Scene images with change listings:

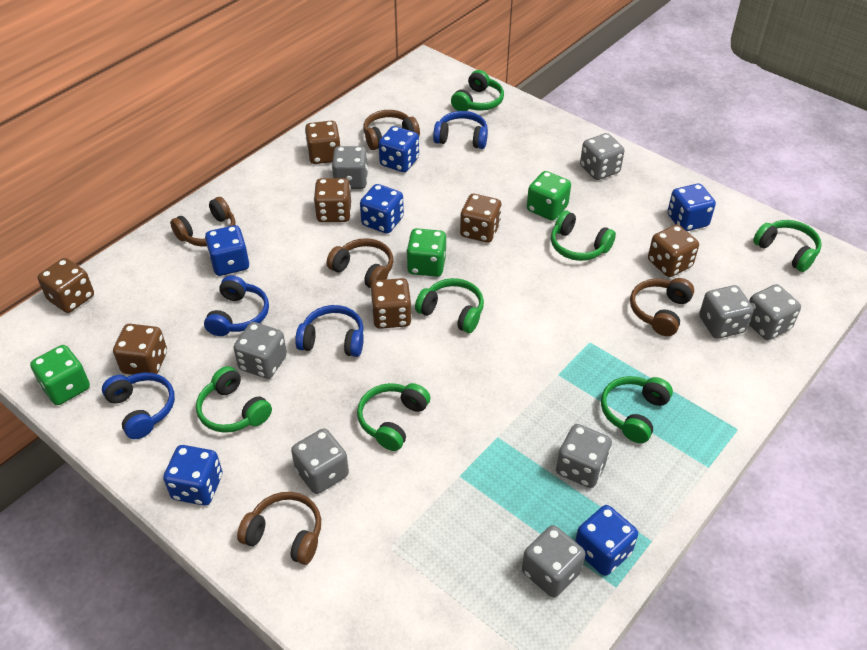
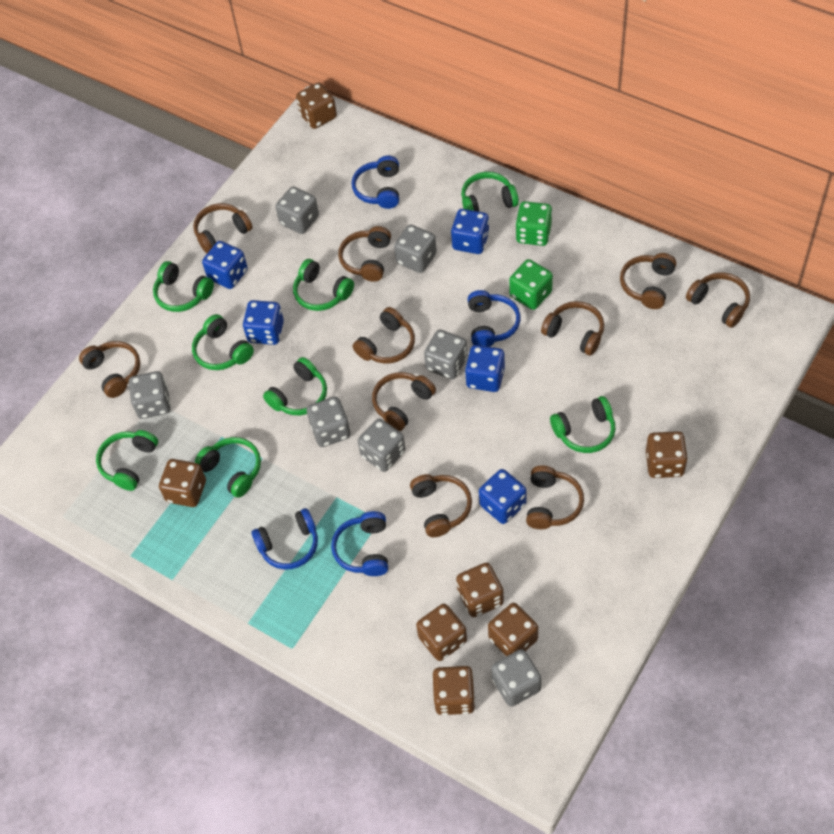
blue dice: 6 -> 5
brown headphones: 5 -> 10
green dice: 3 -> 2
green headphones: 7 -> 8
grey dice: 8 -> 7

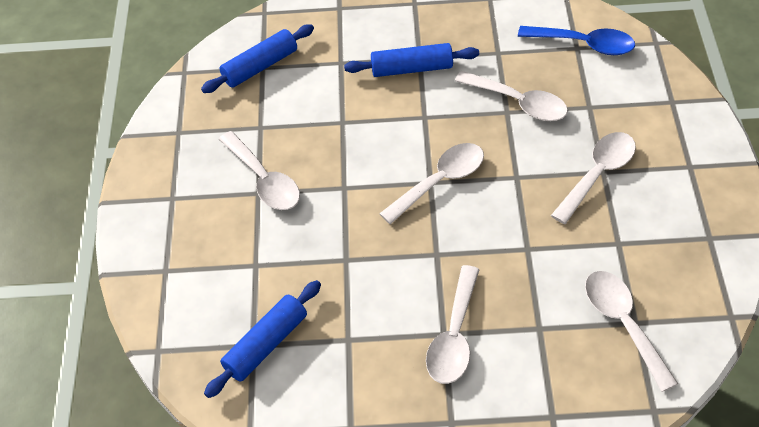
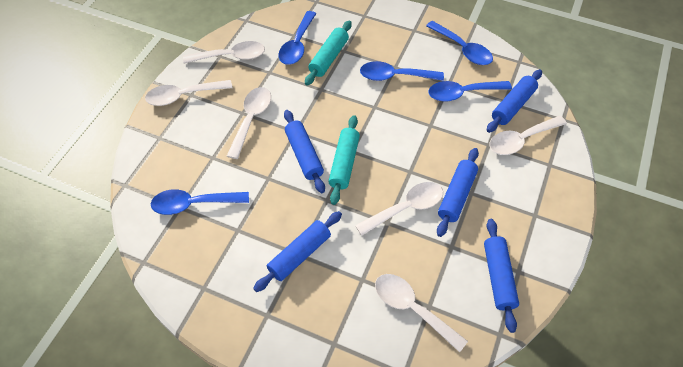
blue rolling pin: 3 -> 5
blue spoon: 1 -> 5
turquoise rolling pin: 0 -> 2

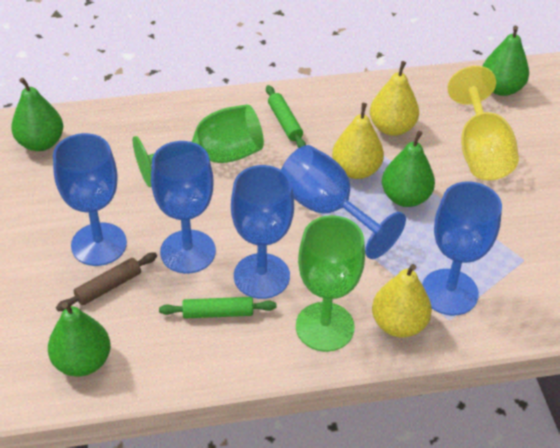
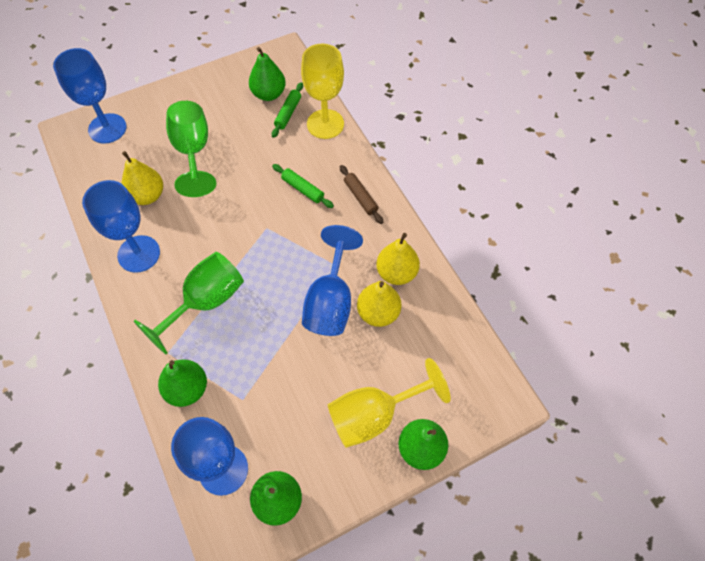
blue goblet: 5 -> 4
yellow goblet: 1 -> 2

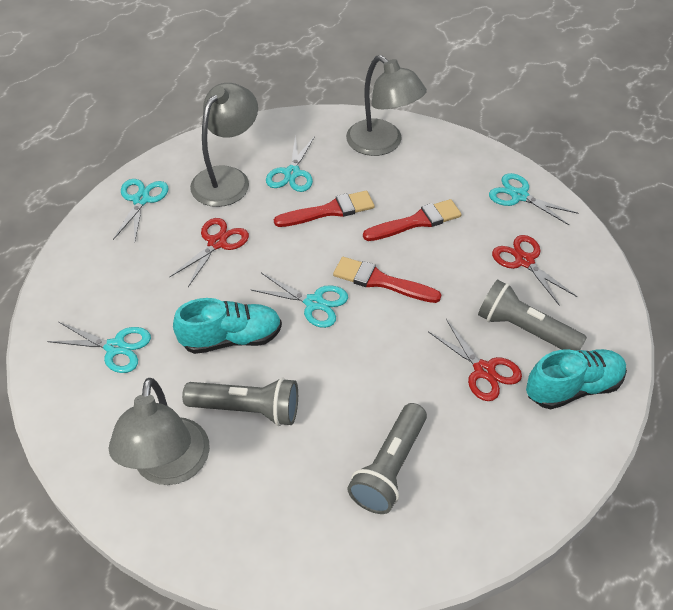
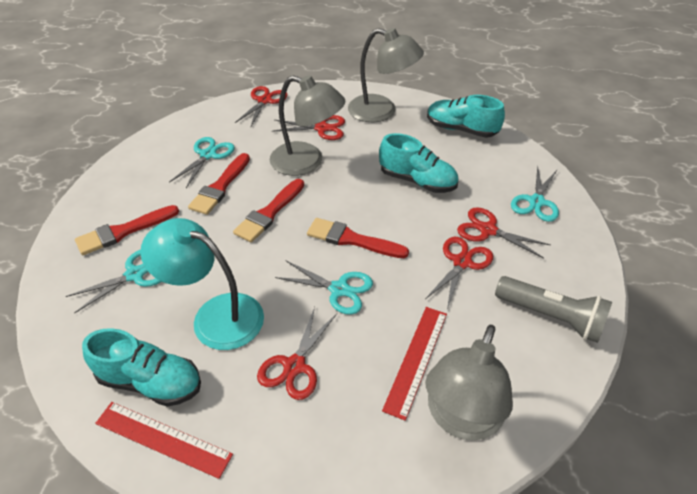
grey flashlight: 3 -> 1
red brush: 3 -> 4
red ruler: 0 -> 2
red scissors: 3 -> 5
turquoise lamp: 0 -> 1
turquoise scissors: 5 -> 4
turquoise shoe: 2 -> 3

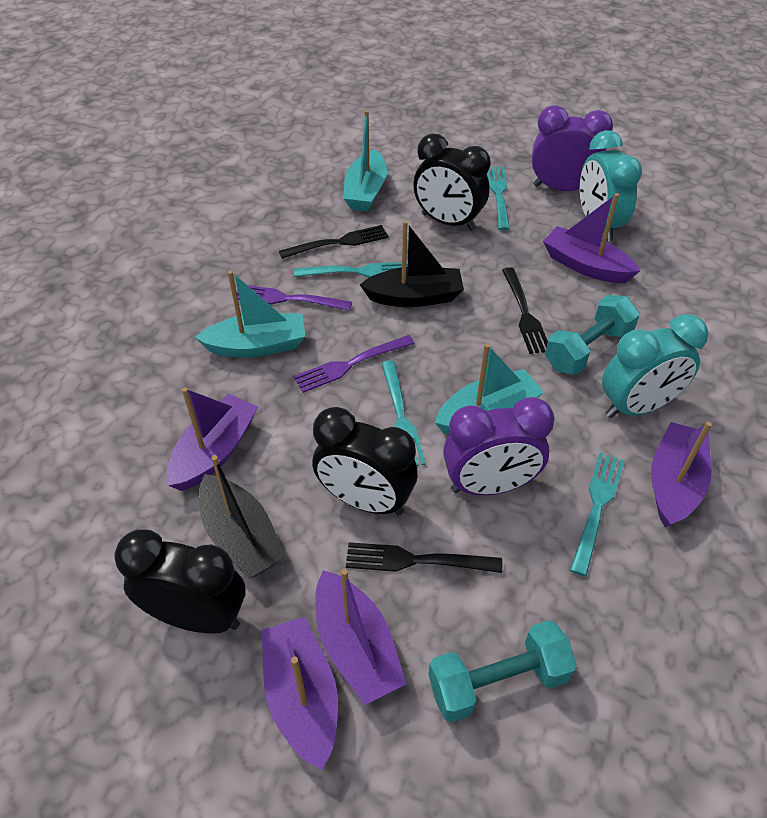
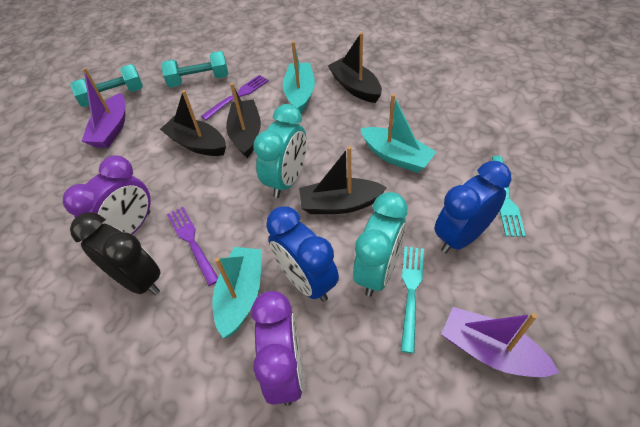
black boat: 2 -> 4
black clock: 3 -> 1
black fork: 3 -> 0
blue clock: 0 -> 2
purple boat: 5 -> 2
turquoise fork: 4 -> 2

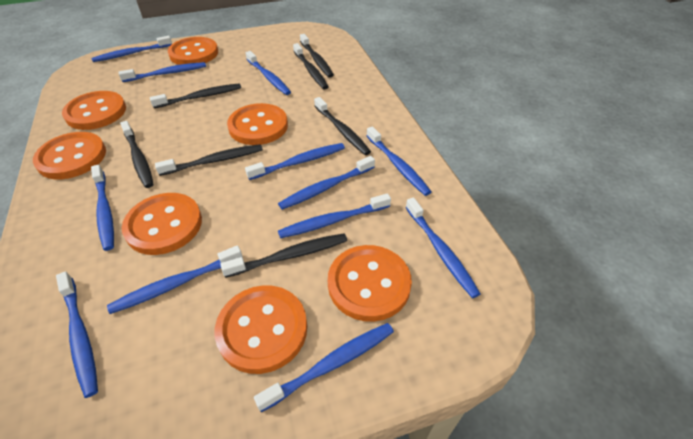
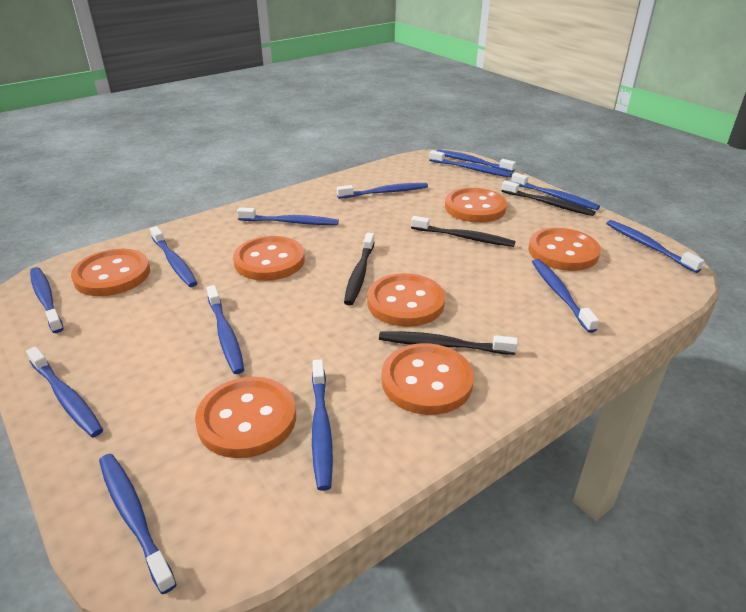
black toothbrush: 7 -> 4
blue toothbrush: 12 -> 13

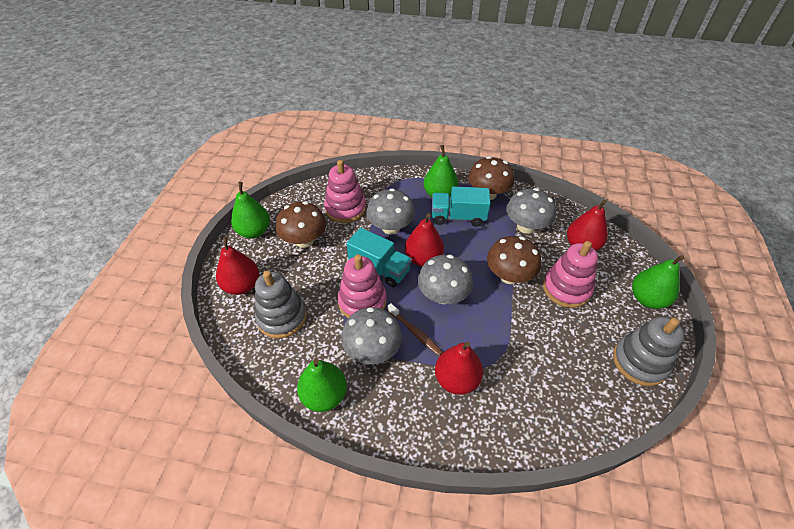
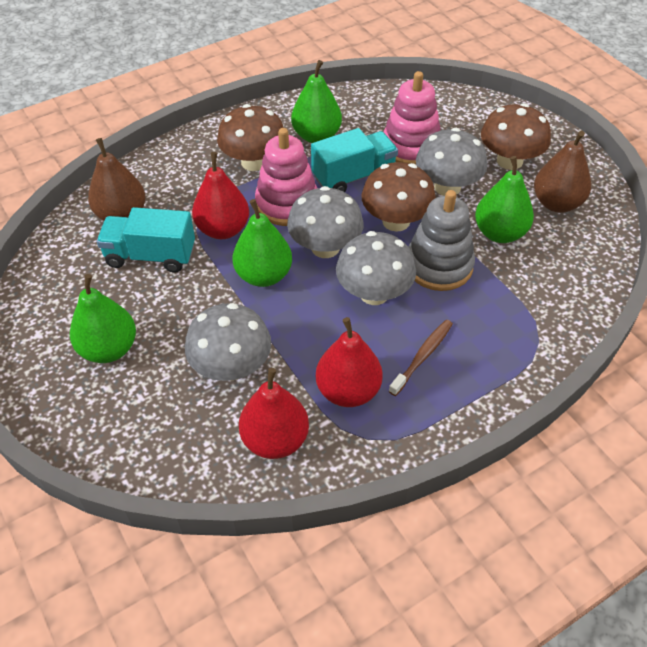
brown pear: 0 -> 2
grey stacking toy: 2 -> 1
pink stacking toy: 3 -> 2
red pear: 4 -> 3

### What to do
Leaving all pictures aside, print exactly the lines from the one that contains "turquoise shoe: 2 -> 3" through the last line of the data above, inclusive.

### Exercise solution
turquoise shoe: 2 -> 3

black boat: 2 -> 4
black clock: 3 -> 1
black fork: 3 -> 0
blue clock: 0 -> 2
purple boat: 5 -> 2
turquoise fork: 4 -> 2

black toothbrush: 7 -> 4
blue toothbrush: 12 -> 13

brown pear: 0 -> 2
grey stacking toy: 2 -> 1
pink stacking toy: 3 -> 2
red pear: 4 -> 3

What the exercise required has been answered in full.